What this task involves:
The answer must consist only of the lines from the line with "R3: 22k (GND, N35) -> 22k (+12V, N35)" to the line with "R11: 39k (GND, N4) -> 39k (GND, N27)", both included, exactly as they stand below.

Data extracts:
==*==
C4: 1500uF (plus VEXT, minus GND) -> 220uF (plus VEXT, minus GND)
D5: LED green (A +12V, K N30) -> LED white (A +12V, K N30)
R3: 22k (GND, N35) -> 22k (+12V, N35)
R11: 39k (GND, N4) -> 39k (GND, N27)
==*==
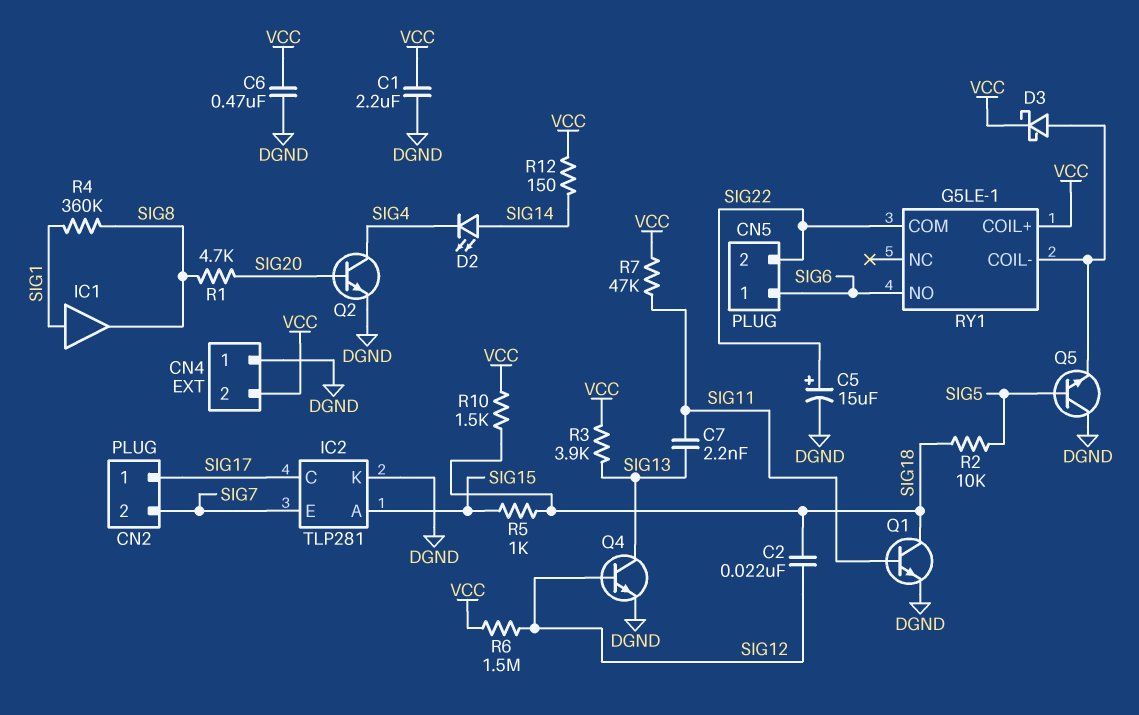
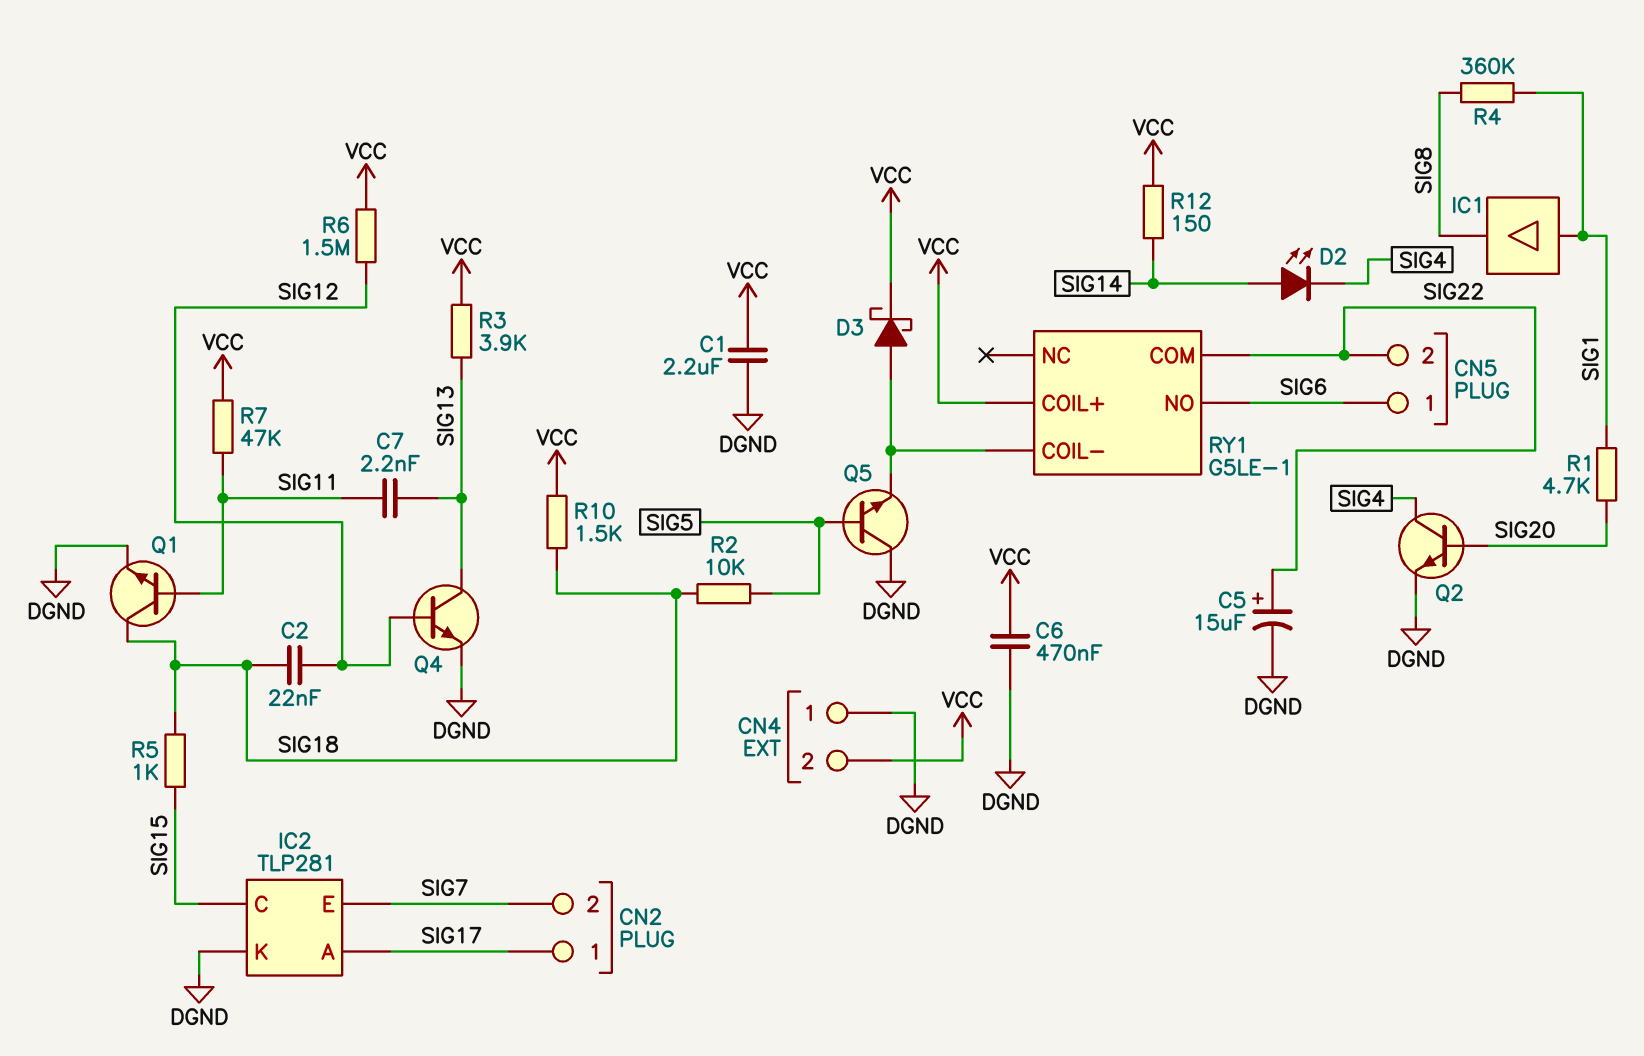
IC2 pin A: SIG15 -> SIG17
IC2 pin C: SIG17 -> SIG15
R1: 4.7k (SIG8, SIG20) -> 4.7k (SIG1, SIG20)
==*==
Task response:
R3: 22k (GND, N35) -> 22k (+12V, N35)
R11: 39k (GND, N4) -> 39k (GND, N27)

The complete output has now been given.